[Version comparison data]
_ _ _ _ _ _ _

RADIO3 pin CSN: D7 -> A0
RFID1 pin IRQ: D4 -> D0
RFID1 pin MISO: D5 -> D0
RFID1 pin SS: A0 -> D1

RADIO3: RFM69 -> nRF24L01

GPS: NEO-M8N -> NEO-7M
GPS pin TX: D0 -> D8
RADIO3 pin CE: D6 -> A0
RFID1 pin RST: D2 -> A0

_ _ _ _ _ _ _

Assignment —
Line by line, reproduce the data exactly.

Written answer —
RADIO3 pin CSN: D7 -> A0
RFID1 pin IRQ: D4 -> D0
RFID1 pin MISO: D5 -> D0
RFID1 pin SS: A0 -> D1

RADIO3: RFM69 -> nRF24L01

GPS: NEO-M8N -> NEO-7M
GPS pin TX: D0 -> D8
RADIO3 pin CE: D6 -> A0
RFID1 pin RST: D2 -> A0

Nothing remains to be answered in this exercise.